__Assignment__.
Give the lines below again exactly, starting with the line that holds "blue cutting board: 5 -> 2" and going on through the line that holds "turquoise teapot: 4 -> 6".

__Working data__.
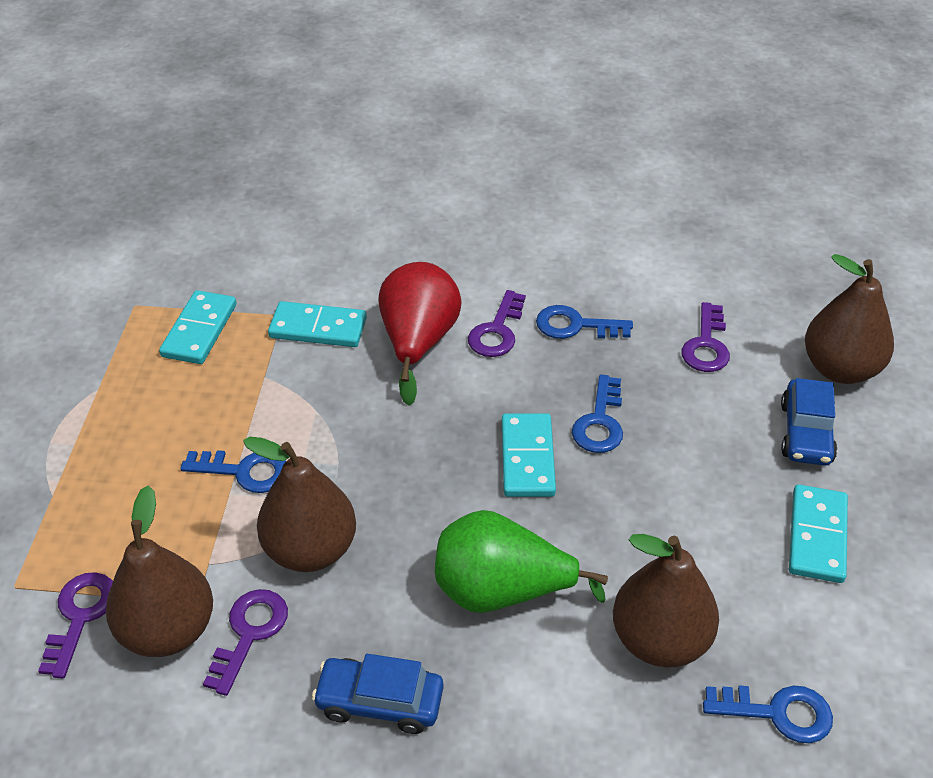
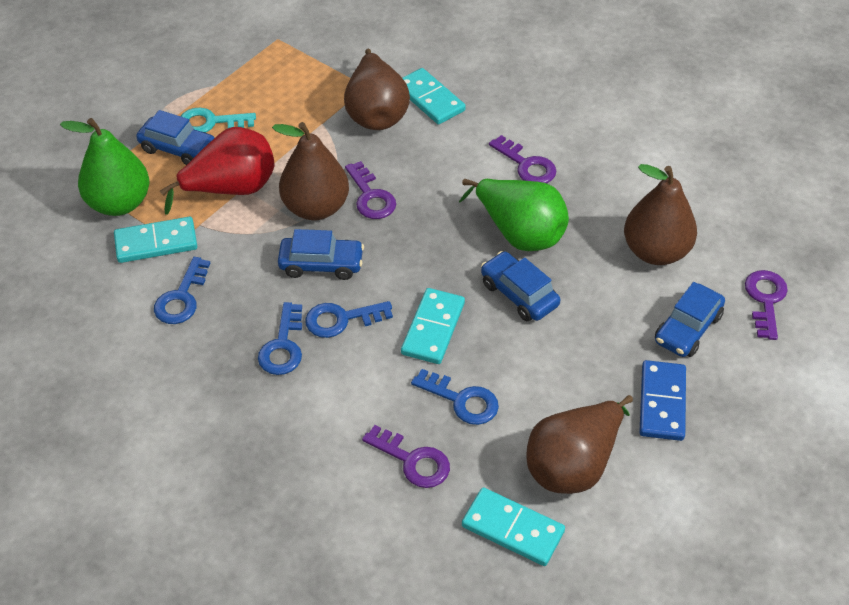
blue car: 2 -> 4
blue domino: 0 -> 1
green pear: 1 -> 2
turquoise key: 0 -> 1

...

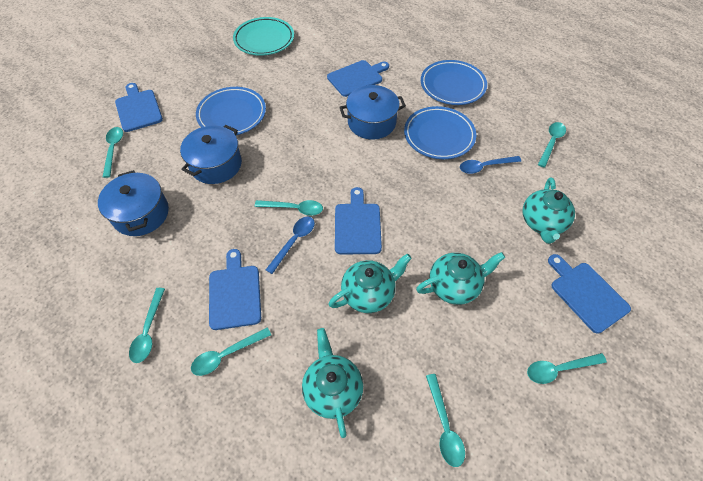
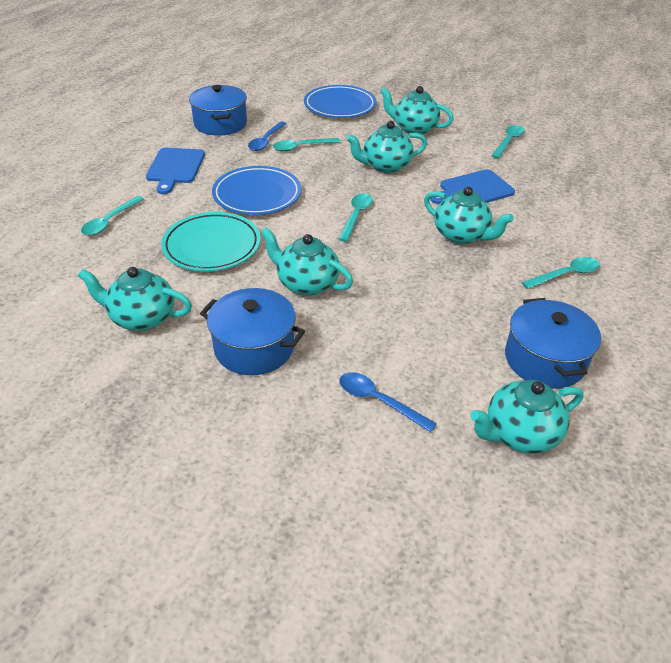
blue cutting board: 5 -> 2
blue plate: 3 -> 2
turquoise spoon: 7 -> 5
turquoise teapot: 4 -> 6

__Solution to this exercise__.
blue cutting board: 5 -> 2
blue plate: 3 -> 2
turquoise spoon: 7 -> 5
turquoise teapot: 4 -> 6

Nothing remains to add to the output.